(Stored dataset items)
++++++++

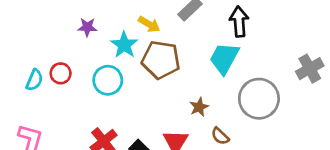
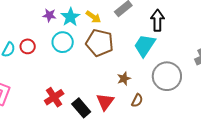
cyan star: (124, 45) -> (70, 17), moved
cyan circle: (108, 80) -> (63, 42), moved
brown semicircle: (220, 136) -> (137, 100), turned -112

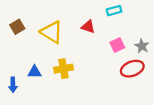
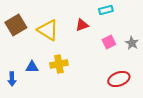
brown square: (17, 27) -> (16, 25), size x1.5
red triangle: (88, 27) -> (82, 25), turned -40
red ellipse: (132, 69) -> (119, 79), moved

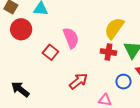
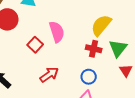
red arrow: (78, 81) -> (49, 75), moved
blue circle: (124, 82) -> (89, 77), moved

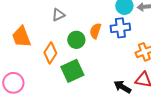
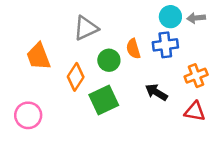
gray triangle: (58, 15) -> (86, 28), size x1.5
orange semicircle: (95, 31) -> (133, 49), turned -35
black arrow: (122, 87) -> (156, 92), moved

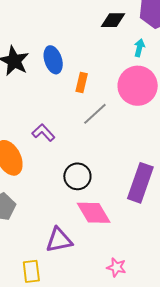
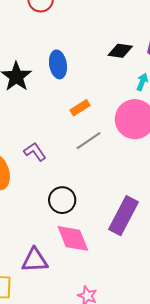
blue ellipse: (53, 60) -> (58, 64), moved
orange rectangle: (82, 82) -> (80, 108), turned 36

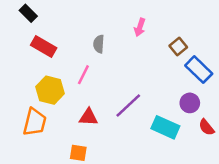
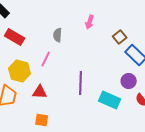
purple line: (128, 105) -> (81, 83), turned -45
red triangle: (88, 117) -> (40, 92), moved

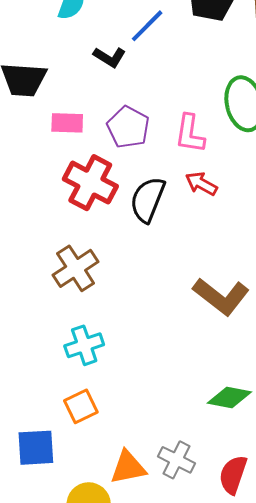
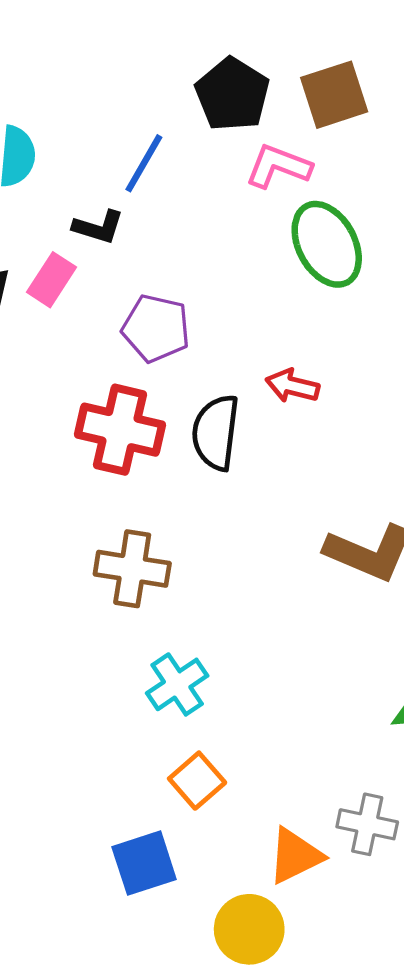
pink rectangle: (67, 123) -> (51, 280), moved, turned -44
pink L-shape: (190, 134) -> (278, 166), moved, turned 117
brown cross: (76, 268) -> (132, 569), turned -33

++++++++

- Work item:
Once the line with "red triangle: (88, 27)" is found above, transcribe each line from it through the line with "blue ellipse: (53, 60) -> (58, 64), moved", exactly, and omit the pictures.

- Solution for this exercise:
red triangle: (88, 27) -> (82, 25), turned -40
red ellipse: (132, 69) -> (119, 79), moved

red arrow: (78, 81) -> (49, 75), moved
blue circle: (124, 82) -> (89, 77), moved

gray triangle: (58, 15) -> (86, 28), size x1.5
orange semicircle: (95, 31) -> (133, 49), turned -35
black arrow: (122, 87) -> (156, 92), moved

blue ellipse: (53, 60) -> (58, 64), moved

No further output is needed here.